_Records_.
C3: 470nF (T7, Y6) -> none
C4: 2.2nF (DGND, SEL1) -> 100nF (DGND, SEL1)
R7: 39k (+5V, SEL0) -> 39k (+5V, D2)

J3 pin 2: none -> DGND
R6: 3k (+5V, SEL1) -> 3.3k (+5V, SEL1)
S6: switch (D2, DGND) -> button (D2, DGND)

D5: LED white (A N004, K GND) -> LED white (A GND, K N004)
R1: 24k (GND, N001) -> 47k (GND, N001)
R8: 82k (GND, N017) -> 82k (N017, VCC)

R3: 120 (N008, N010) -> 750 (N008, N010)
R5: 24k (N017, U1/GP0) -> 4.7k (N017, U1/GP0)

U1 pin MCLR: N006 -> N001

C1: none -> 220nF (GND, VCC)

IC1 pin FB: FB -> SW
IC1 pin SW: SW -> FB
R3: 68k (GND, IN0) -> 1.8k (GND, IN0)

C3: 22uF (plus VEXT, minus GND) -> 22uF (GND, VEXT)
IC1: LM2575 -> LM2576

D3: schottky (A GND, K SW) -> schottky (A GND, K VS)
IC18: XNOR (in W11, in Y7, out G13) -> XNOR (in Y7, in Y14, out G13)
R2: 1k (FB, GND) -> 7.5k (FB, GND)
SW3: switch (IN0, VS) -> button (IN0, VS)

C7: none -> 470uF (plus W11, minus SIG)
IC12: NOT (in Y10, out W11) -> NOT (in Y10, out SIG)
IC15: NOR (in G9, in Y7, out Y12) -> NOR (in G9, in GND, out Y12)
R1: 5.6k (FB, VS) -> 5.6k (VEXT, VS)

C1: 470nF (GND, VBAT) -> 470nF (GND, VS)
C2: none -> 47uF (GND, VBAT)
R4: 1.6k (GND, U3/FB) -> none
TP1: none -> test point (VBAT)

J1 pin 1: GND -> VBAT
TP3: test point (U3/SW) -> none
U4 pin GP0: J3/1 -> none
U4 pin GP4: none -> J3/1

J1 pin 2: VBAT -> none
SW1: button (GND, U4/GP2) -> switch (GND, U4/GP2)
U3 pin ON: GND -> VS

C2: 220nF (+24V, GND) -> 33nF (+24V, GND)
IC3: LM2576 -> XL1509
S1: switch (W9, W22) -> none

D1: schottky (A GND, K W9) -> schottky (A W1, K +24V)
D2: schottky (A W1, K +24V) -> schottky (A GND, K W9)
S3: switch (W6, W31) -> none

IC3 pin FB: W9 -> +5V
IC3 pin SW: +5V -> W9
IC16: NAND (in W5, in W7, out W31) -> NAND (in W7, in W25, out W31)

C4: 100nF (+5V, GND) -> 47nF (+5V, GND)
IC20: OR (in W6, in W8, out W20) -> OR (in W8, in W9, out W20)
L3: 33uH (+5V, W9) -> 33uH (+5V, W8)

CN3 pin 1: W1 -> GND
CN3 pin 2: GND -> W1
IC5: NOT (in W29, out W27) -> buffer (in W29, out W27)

_Assignment_. Please reproduce the material in its entirety, exactly as it stands.

_Problem solution_.
C3: 470nF (T7, Y6) -> none
C4: 2.2nF (DGND, SEL1) -> 100nF (DGND, SEL1)
R7: 39k (+5V, SEL0) -> 39k (+5V, D2)

J3 pin 2: none -> DGND
R6: 3k (+5V, SEL1) -> 3.3k (+5V, SEL1)
S6: switch (D2, DGND) -> button (D2, DGND)

D5: LED white (A N004, K GND) -> LED white (A GND, K N004)
R1: 24k (GND, N001) -> 47k (GND, N001)
R8: 82k (GND, N017) -> 82k (N017, VCC)

R3: 120 (N008, N010) -> 750 (N008, N010)
R5: 24k (N017, U1/GP0) -> 4.7k (N017, U1/GP0)

U1 pin MCLR: N006 -> N001

C1: none -> 220nF (GND, VCC)

IC1 pin FB: FB -> SW
IC1 pin SW: SW -> FB
R3: 68k (GND, IN0) -> 1.8k (GND, IN0)

C3: 22uF (plus VEXT, minus GND) -> 22uF (GND, VEXT)
IC1: LM2575 -> LM2576

D3: schottky (A GND, K SW) -> schottky (A GND, K VS)
IC18: XNOR (in W11, in Y7, out G13) -> XNOR (in Y7, in Y14, out G13)
R2: 1k (FB, GND) -> 7.5k (FB, GND)
SW3: switch (IN0, VS) -> button (IN0, VS)

C7: none -> 470uF (plus W11, minus SIG)
IC12: NOT (in Y10, out W11) -> NOT (in Y10, out SIG)
IC15: NOR (in G9, in Y7, out Y12) -> NOR (in G9, in GND, out Y12)
R1: 5.6k (FB, VS) -> 5.6k (VEXT, VS)

C1: 470nF (GND, VBAT) -> 470nF (GND, VS)
C2: none -> 47uF (GND, VBAT)
R4: 1.6k (GND, U3/FB) -> none
TP1: none -> test point (VBAT)

J1 pin 1: GND -> VBAT
TP3: test point (U3/SW) -> none
U4 pin GP0: J3/1 -> none
U4 pin GP4: none -> J3/1

J1 pin 2: VBAT -> none
SW1: button (GND, U4/GP2) -> switch (GND, U4/GP2)
U3 pin ON: GND -> VS

C2: 220nF (+24V, GND) -> 33nF (+24V, GND)
IC3: LM2576 -> XL1509
S1: switch (W9, W22) -> none

D1: schottky (A GND, K W9) -> schottky (A W1, K +24V)
D2: schottky (A W1, K +24V) -> schottky (A GND, K W9)
S3: switch (W6, W31) -> none

IC3 pin FB: W9 -> +5V
IC3 pin SW: +5V -> W9
IC16: NAND (in W5, in W7, out W31) -> NAND (in W7, in W25, out W31)

C4: 100nF (+5V, GND) -> 47nF (+5V, GND)
IC20: OR (in W6, in W8, out W20) -> OR (in W8, in W9, out W20)
L3: 33uH (+5V, W9) -> 33uH (+5V, W8)

CN3 pin 1: W1 -> GND
CN3 pin 2: GND -> W1
IC5: NOT (in W29, out W27) -> buffer (in W29, out W27)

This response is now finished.